** Opening Source material block **

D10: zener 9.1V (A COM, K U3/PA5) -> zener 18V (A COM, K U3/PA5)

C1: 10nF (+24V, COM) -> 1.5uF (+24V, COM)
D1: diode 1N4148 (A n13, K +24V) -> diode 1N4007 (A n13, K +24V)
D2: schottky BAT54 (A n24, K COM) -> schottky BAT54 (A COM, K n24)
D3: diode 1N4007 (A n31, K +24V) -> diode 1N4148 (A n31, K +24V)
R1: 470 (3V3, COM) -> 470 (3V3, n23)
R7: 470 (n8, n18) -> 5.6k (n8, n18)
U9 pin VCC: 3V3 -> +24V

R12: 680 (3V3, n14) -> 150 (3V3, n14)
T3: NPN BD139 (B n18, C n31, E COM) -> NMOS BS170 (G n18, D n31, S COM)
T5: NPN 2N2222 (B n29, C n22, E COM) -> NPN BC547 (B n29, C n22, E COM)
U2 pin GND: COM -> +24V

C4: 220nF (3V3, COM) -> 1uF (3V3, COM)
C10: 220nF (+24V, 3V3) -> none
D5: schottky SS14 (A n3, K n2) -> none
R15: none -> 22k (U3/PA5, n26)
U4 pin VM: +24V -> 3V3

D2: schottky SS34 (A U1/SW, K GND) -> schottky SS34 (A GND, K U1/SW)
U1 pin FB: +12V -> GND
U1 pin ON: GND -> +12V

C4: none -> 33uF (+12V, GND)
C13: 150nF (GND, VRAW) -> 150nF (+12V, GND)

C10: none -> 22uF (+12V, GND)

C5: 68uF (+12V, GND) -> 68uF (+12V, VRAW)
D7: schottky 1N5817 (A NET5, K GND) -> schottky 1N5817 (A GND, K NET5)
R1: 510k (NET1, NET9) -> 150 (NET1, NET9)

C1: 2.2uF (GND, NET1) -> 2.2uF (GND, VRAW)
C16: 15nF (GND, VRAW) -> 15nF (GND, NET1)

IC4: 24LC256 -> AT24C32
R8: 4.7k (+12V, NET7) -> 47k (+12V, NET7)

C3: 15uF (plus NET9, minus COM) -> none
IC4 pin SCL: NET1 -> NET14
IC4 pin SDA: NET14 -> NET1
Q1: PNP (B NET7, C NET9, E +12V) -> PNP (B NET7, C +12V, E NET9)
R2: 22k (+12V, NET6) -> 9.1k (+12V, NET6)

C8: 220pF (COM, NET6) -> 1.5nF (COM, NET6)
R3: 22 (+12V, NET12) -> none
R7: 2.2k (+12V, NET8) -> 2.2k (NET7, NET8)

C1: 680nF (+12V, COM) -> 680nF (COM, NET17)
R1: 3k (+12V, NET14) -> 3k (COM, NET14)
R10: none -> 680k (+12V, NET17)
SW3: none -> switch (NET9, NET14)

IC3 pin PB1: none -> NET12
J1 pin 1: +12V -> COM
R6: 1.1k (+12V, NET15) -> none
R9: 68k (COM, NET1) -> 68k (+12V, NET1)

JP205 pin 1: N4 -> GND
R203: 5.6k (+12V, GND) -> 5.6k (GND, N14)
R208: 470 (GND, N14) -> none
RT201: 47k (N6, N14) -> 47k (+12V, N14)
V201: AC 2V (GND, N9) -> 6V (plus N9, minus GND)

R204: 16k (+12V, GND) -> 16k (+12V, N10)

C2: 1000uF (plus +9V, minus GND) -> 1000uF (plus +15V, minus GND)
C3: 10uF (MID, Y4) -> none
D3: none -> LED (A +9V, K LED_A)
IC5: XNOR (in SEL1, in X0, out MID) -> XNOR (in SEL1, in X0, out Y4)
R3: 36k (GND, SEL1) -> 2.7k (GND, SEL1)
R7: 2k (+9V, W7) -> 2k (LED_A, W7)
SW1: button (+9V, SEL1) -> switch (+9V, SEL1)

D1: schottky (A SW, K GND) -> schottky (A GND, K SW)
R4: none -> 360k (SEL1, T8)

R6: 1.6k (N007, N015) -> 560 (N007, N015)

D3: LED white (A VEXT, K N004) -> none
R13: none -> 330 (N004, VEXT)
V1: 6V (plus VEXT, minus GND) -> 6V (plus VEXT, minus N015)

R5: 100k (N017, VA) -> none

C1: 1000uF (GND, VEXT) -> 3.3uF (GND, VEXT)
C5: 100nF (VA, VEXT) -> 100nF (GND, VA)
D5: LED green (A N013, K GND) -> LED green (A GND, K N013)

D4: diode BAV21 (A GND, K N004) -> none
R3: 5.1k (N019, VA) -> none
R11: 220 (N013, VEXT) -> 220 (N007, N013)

** Closing Source material block **

Work to complete: The answer is the lines above between the line holding "V201: AC 2V" and the line holding "D3: none -> LED (A +9V, K LED_A)", inclusive, each written out exactly, and no others.

Output of the exercise:
V201: AC 2V (GND, N9) -> 6V (plus N9, minus GND)

R204: 16k (+12V, GND) -> 16k (+12V, N10)

C2: 1000uF (plus +9V, minus GND) -> 1000uF (plus +15V, minus GND)
C3: 10uF (MID, Y4) -> none
D3: none -> LED (A +9V, K LED_A)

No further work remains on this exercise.